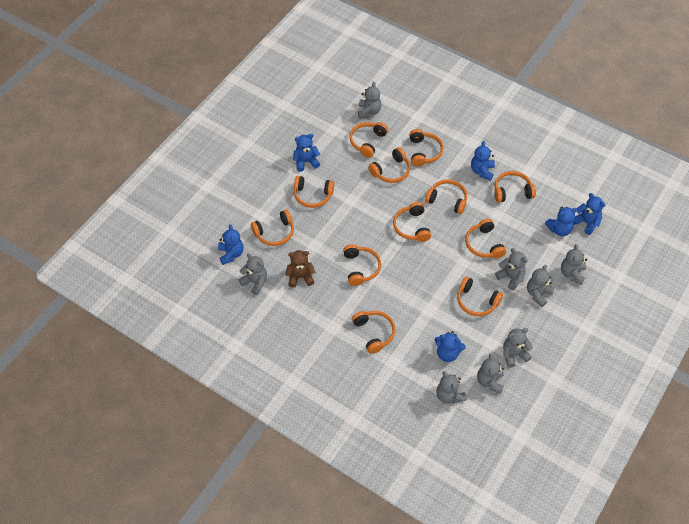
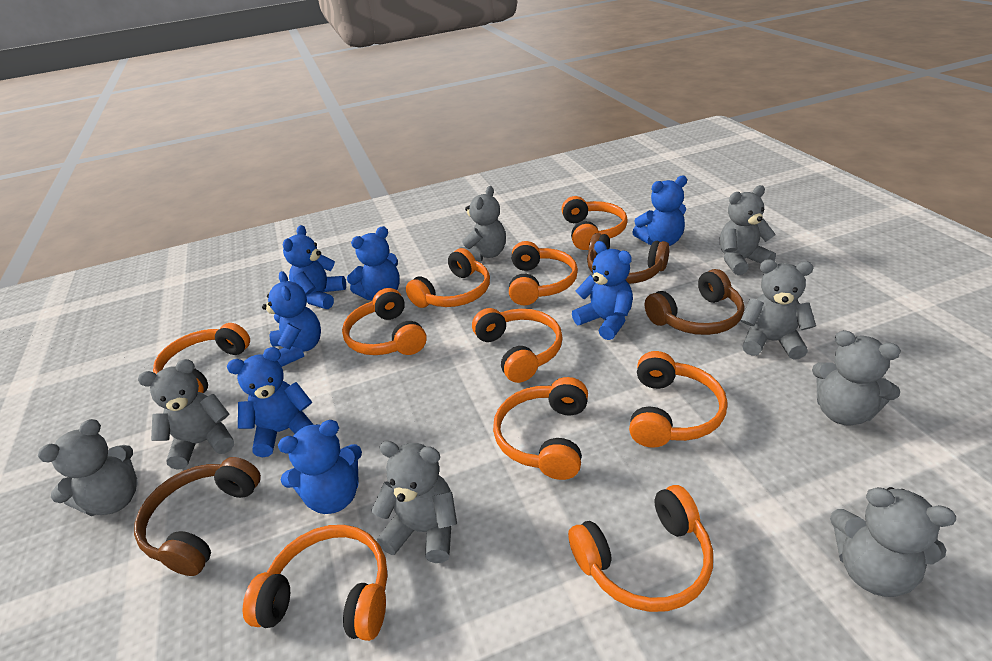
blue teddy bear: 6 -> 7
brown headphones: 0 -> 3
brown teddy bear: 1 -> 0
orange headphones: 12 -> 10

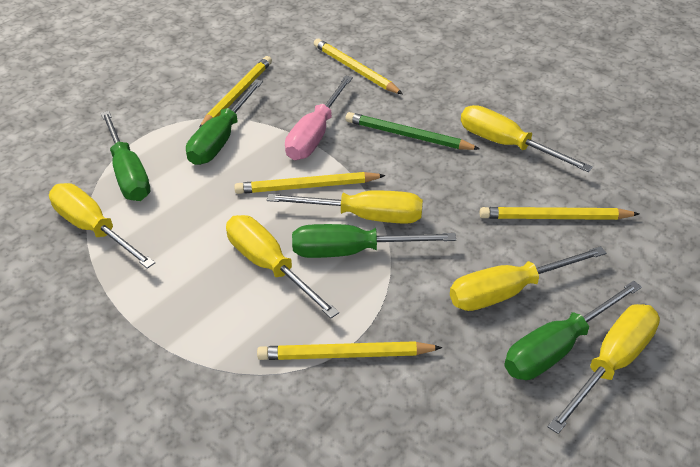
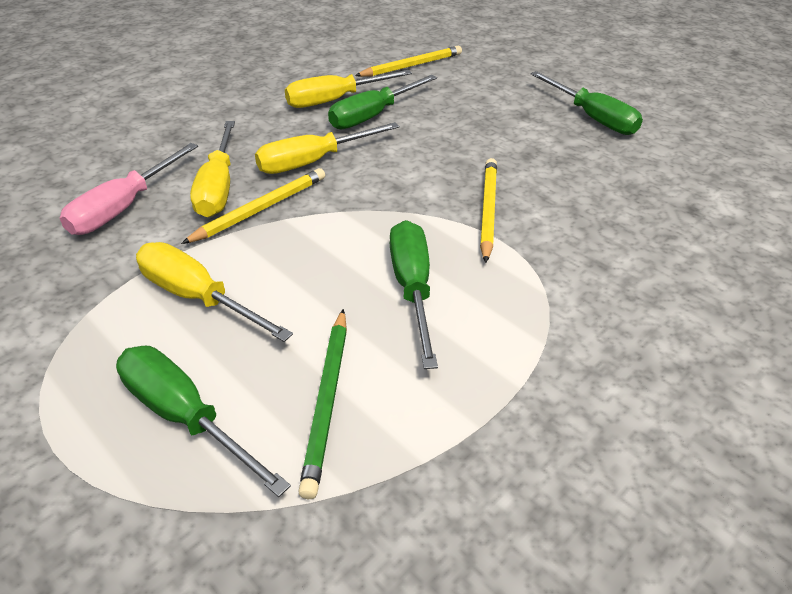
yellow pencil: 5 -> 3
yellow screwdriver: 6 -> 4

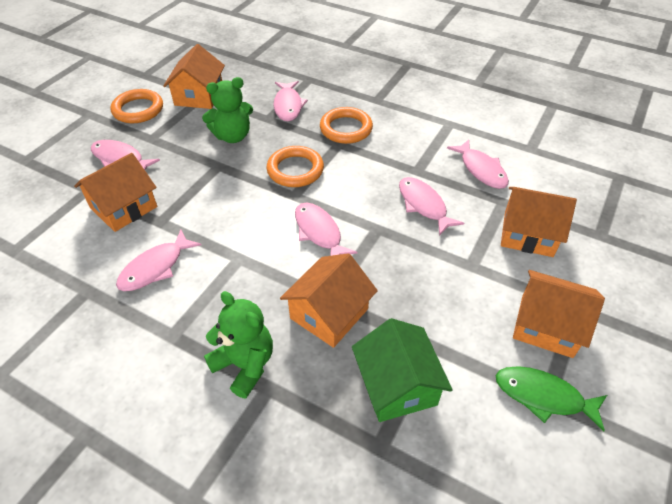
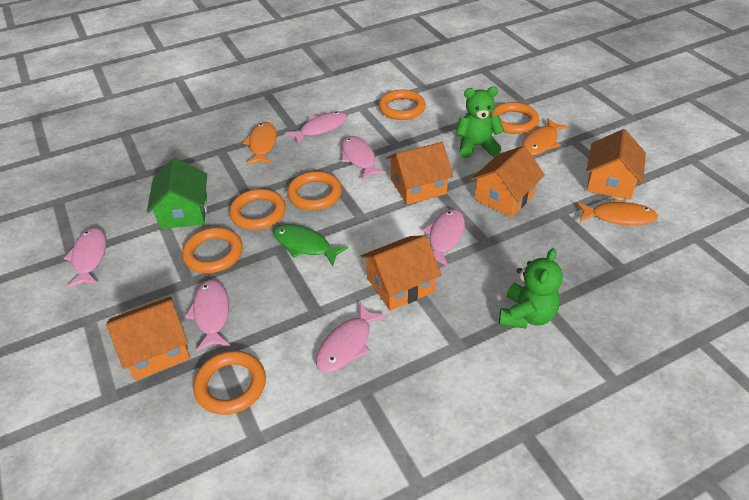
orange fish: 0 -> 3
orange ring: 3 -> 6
* * *
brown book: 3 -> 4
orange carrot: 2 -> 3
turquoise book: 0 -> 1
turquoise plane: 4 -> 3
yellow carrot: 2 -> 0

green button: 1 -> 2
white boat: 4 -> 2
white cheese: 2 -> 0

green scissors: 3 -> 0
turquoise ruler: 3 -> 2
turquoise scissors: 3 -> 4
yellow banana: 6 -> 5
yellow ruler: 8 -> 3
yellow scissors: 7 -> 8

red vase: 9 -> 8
---
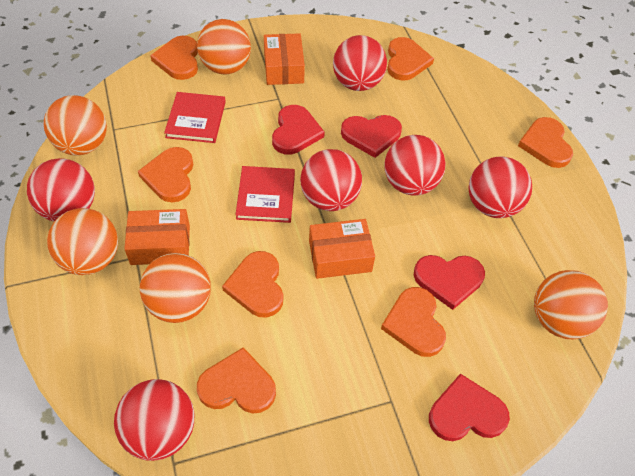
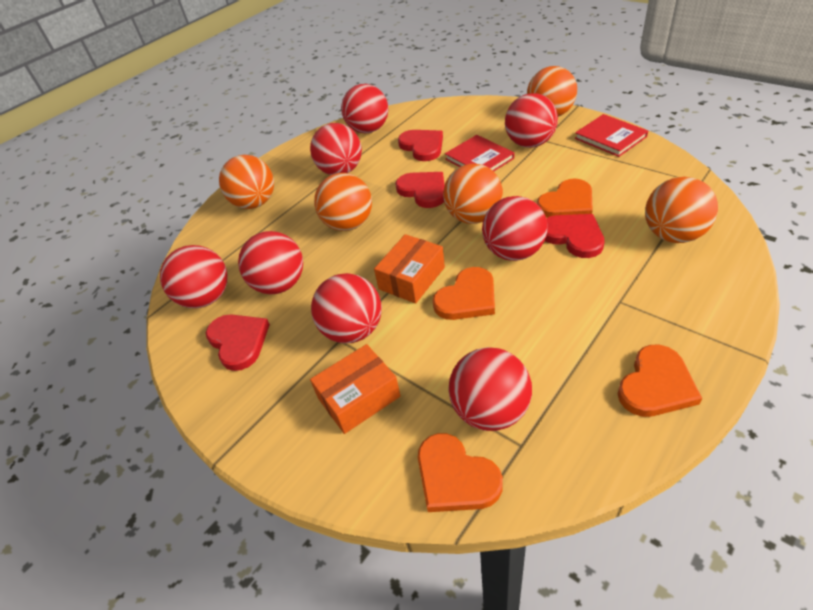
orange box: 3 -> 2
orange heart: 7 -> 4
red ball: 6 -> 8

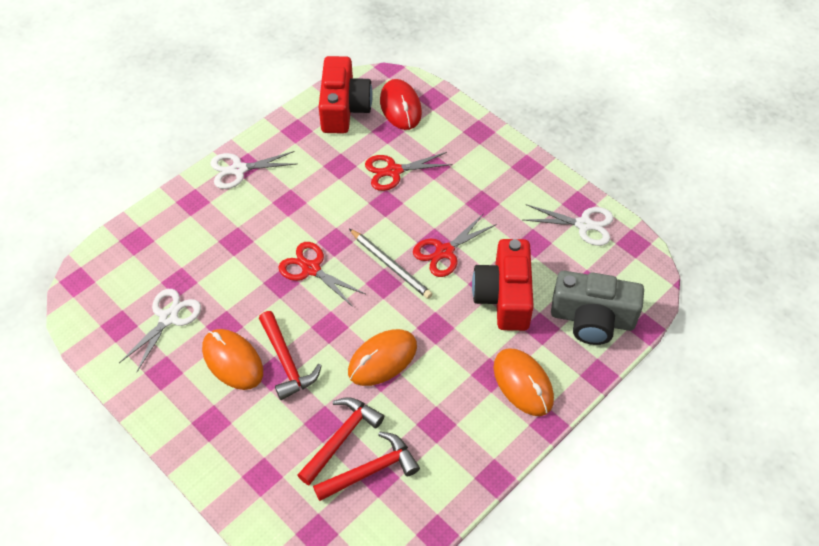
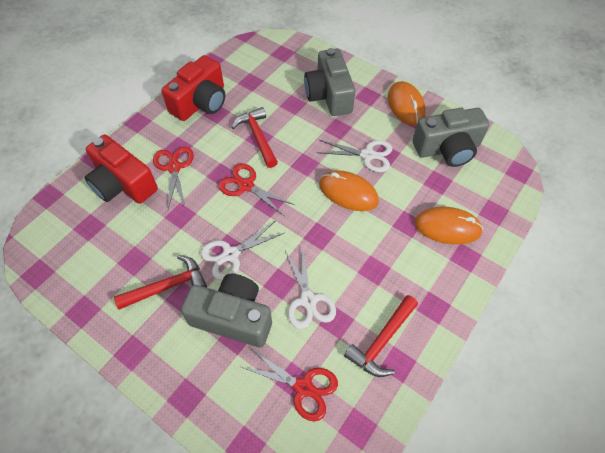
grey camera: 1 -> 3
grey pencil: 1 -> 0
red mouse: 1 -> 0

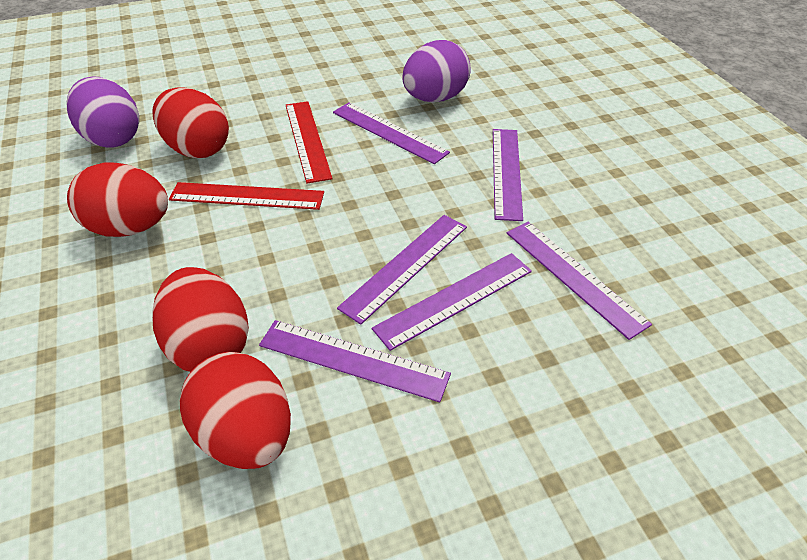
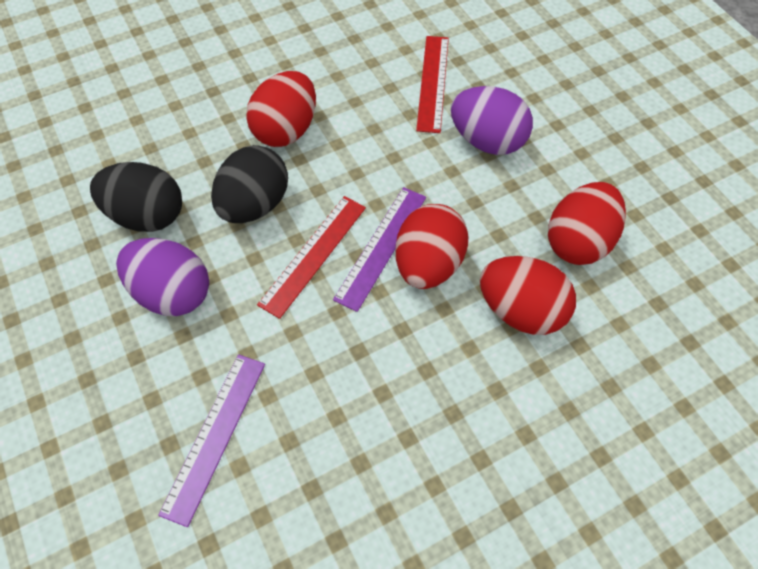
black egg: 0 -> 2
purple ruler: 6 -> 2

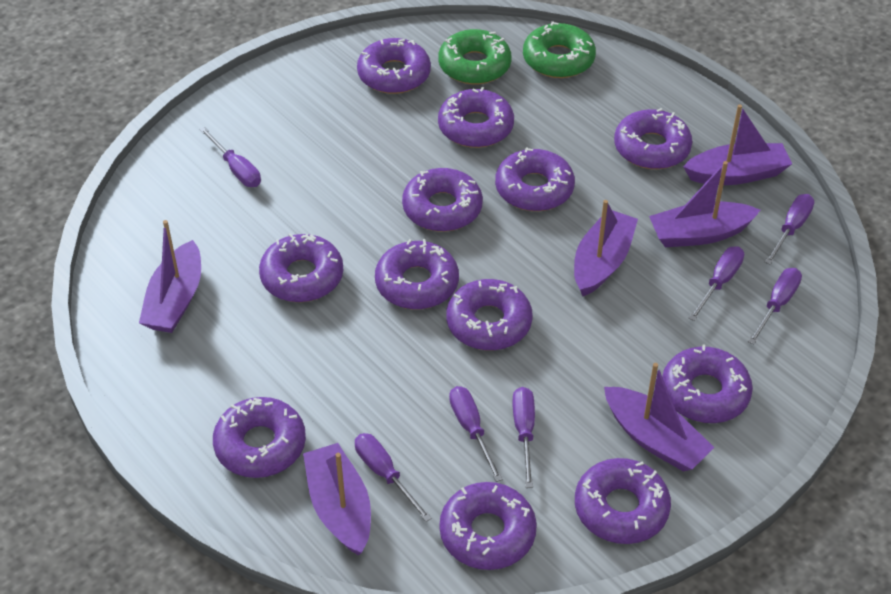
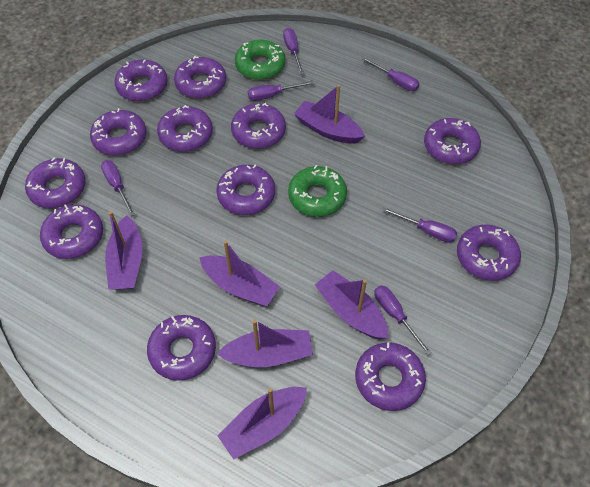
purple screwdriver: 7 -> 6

-- What this task involves --
Please return only the lines above, starting at the line that has "yellow banana: 6 -> 5" and ending at the line that has "red vase: 9 -> 8", keeping both and leaving each one unchanged.

-- Final answer --
yellow banana: 6 -> 5
yellow ruler: 8 -> 3
yellow scissors: 7 -> 8

red vase: 9 -> 8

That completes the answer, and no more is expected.